To do: Pull out every line of the records that contains the string "kern" and copy each one in full. Case counts.

Records for this task:
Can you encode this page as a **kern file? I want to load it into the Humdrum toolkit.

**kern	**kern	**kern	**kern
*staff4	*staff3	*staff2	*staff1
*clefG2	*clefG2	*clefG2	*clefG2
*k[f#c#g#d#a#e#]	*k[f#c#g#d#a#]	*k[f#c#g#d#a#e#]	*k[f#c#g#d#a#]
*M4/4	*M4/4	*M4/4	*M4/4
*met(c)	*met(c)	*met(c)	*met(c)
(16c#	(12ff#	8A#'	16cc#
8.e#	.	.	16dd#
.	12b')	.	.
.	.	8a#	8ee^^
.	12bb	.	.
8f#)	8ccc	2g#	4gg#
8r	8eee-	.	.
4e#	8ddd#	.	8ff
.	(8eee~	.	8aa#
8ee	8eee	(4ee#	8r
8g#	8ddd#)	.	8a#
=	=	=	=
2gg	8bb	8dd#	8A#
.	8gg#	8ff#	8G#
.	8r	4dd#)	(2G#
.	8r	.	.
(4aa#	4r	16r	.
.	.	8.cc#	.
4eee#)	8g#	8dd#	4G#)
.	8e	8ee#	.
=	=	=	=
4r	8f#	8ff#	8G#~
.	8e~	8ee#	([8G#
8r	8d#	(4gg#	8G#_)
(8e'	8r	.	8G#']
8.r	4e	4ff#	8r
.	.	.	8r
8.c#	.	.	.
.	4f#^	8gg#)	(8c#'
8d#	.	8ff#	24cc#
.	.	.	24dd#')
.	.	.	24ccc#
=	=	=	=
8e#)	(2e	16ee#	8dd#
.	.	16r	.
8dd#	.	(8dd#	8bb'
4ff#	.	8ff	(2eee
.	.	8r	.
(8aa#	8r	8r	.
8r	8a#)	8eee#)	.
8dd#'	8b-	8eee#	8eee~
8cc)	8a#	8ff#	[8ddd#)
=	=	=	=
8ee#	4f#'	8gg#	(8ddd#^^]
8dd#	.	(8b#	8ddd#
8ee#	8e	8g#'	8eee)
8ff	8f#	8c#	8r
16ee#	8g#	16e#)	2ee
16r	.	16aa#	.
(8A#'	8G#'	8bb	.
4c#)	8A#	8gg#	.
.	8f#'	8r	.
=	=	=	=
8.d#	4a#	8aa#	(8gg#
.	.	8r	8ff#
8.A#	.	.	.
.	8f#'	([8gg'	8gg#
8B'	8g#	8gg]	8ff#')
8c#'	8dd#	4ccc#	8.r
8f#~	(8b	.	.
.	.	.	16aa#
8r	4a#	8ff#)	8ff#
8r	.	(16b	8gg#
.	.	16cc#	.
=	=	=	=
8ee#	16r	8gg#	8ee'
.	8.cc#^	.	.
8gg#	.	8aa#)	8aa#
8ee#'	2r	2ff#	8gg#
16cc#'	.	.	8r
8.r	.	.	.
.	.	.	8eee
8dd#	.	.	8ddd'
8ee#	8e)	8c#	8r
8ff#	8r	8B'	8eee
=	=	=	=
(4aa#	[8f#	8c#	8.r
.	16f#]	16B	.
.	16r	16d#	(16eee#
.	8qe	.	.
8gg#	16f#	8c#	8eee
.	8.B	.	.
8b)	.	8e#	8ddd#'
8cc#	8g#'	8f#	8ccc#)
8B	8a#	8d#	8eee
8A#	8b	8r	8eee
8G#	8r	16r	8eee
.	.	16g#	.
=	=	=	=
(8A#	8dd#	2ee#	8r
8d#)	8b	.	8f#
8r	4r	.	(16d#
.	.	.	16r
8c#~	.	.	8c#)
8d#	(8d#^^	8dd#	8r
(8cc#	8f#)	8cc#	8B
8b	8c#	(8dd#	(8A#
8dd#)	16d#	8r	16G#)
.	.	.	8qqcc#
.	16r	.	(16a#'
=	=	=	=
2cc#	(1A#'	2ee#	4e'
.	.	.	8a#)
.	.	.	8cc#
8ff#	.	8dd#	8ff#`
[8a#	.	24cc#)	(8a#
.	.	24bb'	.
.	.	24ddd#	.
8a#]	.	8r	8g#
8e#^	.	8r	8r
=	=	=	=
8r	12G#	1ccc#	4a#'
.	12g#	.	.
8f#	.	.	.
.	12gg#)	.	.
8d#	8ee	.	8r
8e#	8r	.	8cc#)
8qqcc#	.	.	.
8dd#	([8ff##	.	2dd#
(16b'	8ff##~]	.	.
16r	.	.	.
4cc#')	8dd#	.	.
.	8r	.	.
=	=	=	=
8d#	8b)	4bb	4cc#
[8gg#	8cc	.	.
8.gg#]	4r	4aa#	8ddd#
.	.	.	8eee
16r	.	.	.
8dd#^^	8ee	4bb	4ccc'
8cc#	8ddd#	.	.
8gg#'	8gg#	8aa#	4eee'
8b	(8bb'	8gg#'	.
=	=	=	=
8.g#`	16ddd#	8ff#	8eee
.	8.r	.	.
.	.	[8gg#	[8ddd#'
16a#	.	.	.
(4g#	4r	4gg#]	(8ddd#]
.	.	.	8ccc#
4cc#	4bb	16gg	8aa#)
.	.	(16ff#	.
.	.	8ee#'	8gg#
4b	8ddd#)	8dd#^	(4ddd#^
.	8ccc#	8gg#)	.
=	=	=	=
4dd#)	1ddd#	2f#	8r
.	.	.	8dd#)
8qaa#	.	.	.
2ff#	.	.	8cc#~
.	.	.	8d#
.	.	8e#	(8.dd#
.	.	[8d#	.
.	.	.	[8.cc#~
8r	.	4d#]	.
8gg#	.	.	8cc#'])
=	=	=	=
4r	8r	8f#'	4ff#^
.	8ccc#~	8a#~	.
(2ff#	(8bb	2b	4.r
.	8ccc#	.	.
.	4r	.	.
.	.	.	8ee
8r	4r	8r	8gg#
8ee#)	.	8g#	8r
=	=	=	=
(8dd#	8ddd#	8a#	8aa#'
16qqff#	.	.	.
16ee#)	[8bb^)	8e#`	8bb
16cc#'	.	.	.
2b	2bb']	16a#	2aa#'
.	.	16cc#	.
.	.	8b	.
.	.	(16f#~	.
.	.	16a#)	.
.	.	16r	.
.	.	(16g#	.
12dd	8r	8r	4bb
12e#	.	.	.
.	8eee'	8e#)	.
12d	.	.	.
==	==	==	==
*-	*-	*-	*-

The response:
Can you encode this page as a **kern file? I want to load it into the Humdrum toolkit.
**kern	**kern	**kern	**kern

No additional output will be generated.